INSTRUCTIONS TO FOLLOW: Repeat the lines below exactly as written, please, from the line with "D103: zener 9.1V" to the line with "D1: zener (A SIG5, K VS) -> none", both lines included, and no others.

GIVEN DATA:
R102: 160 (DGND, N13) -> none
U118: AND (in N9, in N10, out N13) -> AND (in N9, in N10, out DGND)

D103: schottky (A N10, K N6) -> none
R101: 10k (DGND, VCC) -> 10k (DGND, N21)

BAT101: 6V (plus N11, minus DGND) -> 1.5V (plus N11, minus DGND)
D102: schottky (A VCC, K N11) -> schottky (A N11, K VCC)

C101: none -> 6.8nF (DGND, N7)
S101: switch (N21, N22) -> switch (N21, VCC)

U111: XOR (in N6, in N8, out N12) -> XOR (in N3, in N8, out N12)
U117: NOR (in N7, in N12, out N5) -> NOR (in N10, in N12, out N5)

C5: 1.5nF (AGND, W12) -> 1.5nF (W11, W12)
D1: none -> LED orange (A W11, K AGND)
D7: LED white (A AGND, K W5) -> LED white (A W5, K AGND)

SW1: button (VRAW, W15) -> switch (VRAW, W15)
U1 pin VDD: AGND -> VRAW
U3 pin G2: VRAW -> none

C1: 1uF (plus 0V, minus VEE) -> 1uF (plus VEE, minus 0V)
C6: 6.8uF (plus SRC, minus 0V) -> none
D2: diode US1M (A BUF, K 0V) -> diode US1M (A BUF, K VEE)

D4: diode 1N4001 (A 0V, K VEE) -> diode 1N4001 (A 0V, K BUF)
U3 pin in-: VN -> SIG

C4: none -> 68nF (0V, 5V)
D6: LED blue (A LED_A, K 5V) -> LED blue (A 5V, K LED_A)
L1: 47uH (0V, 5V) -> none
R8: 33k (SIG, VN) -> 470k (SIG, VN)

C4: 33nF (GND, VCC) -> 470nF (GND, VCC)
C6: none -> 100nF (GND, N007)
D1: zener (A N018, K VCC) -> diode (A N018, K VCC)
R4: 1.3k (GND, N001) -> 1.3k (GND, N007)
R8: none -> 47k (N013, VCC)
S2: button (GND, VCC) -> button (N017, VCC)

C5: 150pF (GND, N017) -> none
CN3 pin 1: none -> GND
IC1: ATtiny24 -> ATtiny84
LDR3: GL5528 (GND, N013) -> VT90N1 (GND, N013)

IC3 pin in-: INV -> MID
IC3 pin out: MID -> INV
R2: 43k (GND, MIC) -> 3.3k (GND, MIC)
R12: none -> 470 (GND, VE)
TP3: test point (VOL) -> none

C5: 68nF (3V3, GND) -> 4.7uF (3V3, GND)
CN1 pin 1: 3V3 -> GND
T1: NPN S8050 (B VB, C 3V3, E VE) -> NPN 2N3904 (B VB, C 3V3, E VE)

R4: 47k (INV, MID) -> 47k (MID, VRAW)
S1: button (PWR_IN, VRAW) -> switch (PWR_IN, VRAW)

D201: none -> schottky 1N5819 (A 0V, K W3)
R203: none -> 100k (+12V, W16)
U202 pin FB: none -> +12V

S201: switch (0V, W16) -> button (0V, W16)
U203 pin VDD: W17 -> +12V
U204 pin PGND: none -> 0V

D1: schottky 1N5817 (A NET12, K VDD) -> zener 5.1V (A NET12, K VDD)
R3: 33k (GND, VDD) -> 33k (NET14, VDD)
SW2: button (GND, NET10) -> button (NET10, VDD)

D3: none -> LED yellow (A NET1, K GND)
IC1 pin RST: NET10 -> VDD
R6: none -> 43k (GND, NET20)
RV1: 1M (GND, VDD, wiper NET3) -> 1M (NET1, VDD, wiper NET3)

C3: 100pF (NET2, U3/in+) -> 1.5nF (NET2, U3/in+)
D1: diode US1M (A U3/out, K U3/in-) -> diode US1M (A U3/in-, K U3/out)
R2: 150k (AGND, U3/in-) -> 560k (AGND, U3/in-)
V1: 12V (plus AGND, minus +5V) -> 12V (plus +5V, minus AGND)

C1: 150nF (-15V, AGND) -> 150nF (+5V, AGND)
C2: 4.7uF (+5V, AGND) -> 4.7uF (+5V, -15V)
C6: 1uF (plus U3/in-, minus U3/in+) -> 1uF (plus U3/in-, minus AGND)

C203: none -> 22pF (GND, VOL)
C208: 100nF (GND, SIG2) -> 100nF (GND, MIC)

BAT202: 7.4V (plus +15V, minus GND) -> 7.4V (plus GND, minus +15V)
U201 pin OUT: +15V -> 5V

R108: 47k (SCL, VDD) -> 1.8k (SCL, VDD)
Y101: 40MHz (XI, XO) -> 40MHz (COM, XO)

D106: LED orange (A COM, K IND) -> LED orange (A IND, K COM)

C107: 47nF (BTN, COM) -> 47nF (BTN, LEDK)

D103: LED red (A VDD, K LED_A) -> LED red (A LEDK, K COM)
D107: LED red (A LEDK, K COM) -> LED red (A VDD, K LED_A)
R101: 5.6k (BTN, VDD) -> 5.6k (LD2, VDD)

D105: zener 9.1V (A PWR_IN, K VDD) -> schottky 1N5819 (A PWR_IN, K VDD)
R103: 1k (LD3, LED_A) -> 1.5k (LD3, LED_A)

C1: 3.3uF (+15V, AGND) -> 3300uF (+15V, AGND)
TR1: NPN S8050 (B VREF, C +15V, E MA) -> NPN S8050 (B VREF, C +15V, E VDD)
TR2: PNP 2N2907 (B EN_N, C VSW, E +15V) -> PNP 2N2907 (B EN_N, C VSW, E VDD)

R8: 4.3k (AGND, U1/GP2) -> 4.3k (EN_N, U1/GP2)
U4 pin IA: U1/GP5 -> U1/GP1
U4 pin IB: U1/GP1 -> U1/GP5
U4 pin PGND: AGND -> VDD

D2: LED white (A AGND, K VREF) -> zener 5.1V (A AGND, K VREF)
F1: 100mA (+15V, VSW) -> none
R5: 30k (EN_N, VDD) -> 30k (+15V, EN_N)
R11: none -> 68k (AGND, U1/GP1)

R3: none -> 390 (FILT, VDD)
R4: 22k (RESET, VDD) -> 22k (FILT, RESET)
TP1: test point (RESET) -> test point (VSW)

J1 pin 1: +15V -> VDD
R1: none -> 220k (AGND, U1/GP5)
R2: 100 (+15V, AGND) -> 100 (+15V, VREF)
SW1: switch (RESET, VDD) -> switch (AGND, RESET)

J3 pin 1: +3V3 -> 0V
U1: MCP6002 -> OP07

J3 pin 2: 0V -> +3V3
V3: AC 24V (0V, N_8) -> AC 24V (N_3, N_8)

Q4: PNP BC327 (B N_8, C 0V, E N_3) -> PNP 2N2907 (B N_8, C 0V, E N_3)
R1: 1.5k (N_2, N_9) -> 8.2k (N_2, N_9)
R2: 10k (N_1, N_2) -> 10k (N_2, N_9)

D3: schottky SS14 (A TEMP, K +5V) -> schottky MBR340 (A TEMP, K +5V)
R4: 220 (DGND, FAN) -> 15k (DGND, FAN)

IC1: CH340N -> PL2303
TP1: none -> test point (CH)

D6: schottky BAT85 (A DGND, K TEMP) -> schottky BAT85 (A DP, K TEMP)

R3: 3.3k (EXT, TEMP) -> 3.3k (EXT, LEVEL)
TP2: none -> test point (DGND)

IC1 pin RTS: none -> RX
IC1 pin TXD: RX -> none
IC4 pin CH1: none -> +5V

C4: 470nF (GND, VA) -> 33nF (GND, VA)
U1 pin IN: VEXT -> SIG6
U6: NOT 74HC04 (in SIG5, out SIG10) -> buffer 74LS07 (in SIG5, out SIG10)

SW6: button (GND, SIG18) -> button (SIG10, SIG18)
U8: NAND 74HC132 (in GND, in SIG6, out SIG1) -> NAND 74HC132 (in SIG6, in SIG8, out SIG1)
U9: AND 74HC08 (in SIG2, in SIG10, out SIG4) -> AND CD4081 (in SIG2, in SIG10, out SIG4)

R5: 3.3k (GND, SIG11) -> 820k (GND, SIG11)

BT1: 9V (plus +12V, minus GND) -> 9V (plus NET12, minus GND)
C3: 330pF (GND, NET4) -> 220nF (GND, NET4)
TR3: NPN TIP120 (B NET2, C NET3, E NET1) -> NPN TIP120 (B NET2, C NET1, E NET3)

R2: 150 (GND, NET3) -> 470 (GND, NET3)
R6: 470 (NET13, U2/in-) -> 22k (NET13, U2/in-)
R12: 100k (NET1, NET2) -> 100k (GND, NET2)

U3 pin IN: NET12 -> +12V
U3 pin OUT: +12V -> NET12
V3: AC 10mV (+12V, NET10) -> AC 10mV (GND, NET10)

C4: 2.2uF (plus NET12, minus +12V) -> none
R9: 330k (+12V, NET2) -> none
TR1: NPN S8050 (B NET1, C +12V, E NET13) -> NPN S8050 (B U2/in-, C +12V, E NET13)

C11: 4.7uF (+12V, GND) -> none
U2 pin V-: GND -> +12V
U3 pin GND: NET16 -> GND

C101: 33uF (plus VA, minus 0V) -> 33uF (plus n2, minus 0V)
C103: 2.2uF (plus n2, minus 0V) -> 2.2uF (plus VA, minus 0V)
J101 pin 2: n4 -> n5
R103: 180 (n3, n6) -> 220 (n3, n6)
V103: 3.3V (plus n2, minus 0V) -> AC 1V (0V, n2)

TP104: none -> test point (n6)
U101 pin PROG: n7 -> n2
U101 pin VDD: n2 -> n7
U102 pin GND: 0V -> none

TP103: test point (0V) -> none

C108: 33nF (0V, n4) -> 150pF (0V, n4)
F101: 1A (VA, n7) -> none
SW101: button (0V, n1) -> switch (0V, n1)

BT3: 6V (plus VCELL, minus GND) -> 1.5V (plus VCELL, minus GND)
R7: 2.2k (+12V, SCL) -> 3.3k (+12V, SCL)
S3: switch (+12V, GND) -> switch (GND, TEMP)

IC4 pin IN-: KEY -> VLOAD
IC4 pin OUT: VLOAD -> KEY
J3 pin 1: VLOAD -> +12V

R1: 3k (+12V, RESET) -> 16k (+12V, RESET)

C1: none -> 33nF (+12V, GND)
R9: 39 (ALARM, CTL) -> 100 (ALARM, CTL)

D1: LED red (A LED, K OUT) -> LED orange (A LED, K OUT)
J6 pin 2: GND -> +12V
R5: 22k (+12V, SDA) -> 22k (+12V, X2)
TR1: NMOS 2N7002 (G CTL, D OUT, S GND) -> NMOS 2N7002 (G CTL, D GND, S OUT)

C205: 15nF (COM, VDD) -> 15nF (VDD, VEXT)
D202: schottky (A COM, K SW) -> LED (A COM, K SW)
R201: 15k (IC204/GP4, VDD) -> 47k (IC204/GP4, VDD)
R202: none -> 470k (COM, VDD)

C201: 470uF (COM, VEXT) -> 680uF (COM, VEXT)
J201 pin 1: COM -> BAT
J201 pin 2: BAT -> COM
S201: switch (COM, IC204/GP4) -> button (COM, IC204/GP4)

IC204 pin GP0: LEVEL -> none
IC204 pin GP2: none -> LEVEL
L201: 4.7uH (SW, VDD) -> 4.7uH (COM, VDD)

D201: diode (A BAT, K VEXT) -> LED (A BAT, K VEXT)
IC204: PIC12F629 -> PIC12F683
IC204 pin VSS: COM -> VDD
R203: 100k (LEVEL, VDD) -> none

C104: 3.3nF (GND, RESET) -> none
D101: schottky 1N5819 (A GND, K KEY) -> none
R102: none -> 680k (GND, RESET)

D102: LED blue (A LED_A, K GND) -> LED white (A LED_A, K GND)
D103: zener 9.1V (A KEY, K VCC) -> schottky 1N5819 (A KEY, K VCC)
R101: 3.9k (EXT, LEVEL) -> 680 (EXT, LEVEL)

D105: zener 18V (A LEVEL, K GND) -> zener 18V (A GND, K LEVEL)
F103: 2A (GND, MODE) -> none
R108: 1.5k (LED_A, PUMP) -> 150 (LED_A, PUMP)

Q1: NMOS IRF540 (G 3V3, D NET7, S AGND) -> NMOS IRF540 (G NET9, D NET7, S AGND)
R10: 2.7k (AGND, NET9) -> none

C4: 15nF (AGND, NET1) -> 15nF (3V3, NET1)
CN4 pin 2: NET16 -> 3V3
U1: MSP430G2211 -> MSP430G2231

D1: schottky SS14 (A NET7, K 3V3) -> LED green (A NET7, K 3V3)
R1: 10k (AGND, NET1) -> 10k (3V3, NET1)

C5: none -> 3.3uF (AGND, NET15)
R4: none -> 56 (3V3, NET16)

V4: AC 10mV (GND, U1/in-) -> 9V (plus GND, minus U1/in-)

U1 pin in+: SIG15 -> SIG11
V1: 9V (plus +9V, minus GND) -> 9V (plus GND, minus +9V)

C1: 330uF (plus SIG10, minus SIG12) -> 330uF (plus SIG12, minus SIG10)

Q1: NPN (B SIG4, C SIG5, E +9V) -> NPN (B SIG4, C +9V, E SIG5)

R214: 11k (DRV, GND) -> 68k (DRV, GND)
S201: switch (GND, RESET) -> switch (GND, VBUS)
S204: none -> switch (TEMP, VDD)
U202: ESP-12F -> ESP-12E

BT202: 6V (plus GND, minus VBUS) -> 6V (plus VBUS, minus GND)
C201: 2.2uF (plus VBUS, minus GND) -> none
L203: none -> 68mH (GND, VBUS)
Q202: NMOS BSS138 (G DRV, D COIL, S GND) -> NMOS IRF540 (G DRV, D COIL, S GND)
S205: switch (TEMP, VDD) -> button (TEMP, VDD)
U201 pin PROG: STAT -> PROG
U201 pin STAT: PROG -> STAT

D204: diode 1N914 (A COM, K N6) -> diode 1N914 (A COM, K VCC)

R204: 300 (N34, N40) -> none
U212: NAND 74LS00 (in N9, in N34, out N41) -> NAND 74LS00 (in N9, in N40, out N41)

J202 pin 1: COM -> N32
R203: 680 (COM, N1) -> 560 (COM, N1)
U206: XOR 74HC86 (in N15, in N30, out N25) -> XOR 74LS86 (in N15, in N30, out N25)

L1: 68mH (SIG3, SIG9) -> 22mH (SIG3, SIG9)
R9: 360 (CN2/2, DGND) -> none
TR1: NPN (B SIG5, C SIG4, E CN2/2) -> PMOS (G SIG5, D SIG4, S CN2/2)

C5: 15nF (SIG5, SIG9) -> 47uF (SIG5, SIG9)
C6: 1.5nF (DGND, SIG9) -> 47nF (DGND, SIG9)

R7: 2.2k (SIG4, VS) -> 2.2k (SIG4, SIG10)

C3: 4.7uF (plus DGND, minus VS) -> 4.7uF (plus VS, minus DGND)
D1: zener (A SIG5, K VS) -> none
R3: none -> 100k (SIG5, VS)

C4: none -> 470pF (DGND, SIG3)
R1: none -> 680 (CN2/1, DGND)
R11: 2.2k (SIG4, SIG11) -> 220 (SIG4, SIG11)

TASK ANSWER:
D103: zener 9.1V (A KEY, K VCC) -> schottky 1N5819 (A KEY, K VCC)
R101: 3.9k (EXT, LEVEL) -> 680 (EXT, LEVEL)

D105: zener 18V (A LEVEL, K GND) -> zener 18V (A GND, K LEVEL)
F103: 2A (GND, MODE) -> none
R108: 1.5k (LED_A, PUMP) -> 150 (LED_A, PUMP)

Q1: NMOS IRF540 (G 3V3, D NET7, S AGND) -> NMOS IRF540 (G NET9, D NET7, S AGND)
R10: 2.7k (AGND, NET9) -> none

C4: 15nF (AGND, NET1) -> 15nF (3V3, NET1)
CN4 pin 2: NET16 -> 3V3
U1: MSP430G2211 -> MSP430G2231

D1: schottky SS14 (A NET7, K 3V3) -> LED green (A NET7, K 3V3)
R1: 10k (AGND, NET1) -> 10k (3V3, NET1)

C5: none -> 3.3uF (AGND, NET15)
R4: none -> 56 (3V3, NET16)

V4: AC 10mV (GND, U1/in-) -> 9V (plus GND, minus U1/in-)

U1 pin in+: SIG15 -> SIG11
V1: 9V (plus +9V, minus GND) -> 9V (plus GND, minus +9V)

C1: 330uF (plus SIG10, minus SIG12) -> 330uF (plus SIG12, minus SIG10)

Q1: NPN (B SIG4, C SIG5, E +9V) -> NPN (B SIG4, C +9V, E SIG5)

R214: 11k (DRV, GND) -> 68k (DRV, GND)
S201: switch (GND, RESET) -> switch (GND, VBUS)
S204: none -> switch (TEMP, VDD)
U202: ESP-12F -> ESP-12E

BT202: 6V (plus GND, minus VBUS) -> 6V (plus VBUS, minus GND)
C201: 2.2uF (plus VBUS, minus GND) -> none
L203: none -> 68mH (GND, VBUS)
Q202: NMOS BSS138 (G DRV, D COIL, S GND) -> NMOS IRF540 (G DRV, D COIL, S GND)
S205: switch (TEMP, VDD) -> button (TEMP, VDD)
U201 pin PROG: STAT -> PROG
U201 pin STAT: PROG -> STAT

D204: diode 1N914 (A COM, K N6) -> diode 1N914 (A COM, K VCC)

R204: 300 (N34, N40) -> none
U212: NAND 74LS00 (in N9, in N34, out N41) -> NAND 74LS00 (in N9, in N40, out N41)

J202 pin 1: COM -> N32
R203: 680 (COM, N1) -> 560 (COM, N1)
U206: XOR 74HC86 (in N15, in N30, out N25) -> XOR 74LS86 (in N15, in N30, out N25)

L1: 68mH (SIG3, SIG9) -> 22mH (SIG3, SIG9)
R9: 360 (CN2/2, DGND) -> none
TR1: NPN (B SIG5, C SIG4, E CN2/2) -> PMOS (G SIG5, D SIG4, S CN2/2)

C5: 15nF (SIG5, SIG9) -> 47uF (SIG5, SIG9)
C6: 1.5nF (DGND, SIG9) -> 47nF (DGND, SIG9)

R7: 2.2k (SIG4, VS) -> 2.2k (SIG4, SIG10)

C3: 4.7uF (plus DGND, minus VS) -> 4.7uF (plus VS, minus DGND)
D1: zener (A SIG5, K VS) -> none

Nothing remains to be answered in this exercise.